§ TRY IT
The reply must repeat the listing below exactly and carry none of its pictures.

§ RECORDED INFORMATION
------------------------
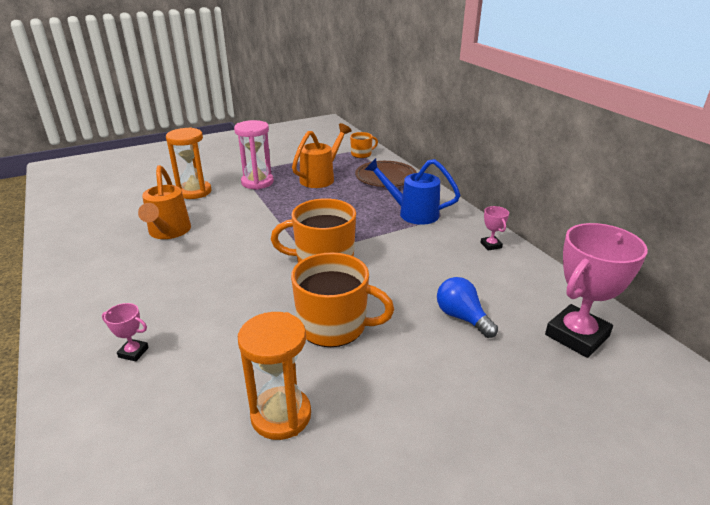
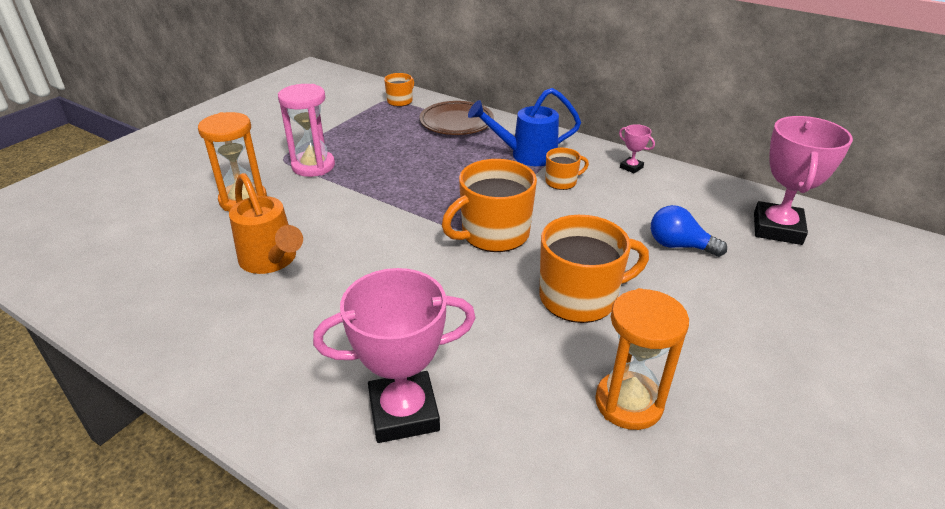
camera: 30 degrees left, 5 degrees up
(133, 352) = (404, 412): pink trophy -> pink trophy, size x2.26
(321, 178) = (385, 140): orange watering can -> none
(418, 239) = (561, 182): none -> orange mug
------------------------
§ EXPECTED ANSWER
camera: 30 degrees left, 5 degrees up
(133, 352) = (404, 412): pink trophy -> pink trophy, size x2.26
(321, 178) = (385, 140): orange watering can -> none
(418, 239) = (561, 182): none -> orange mug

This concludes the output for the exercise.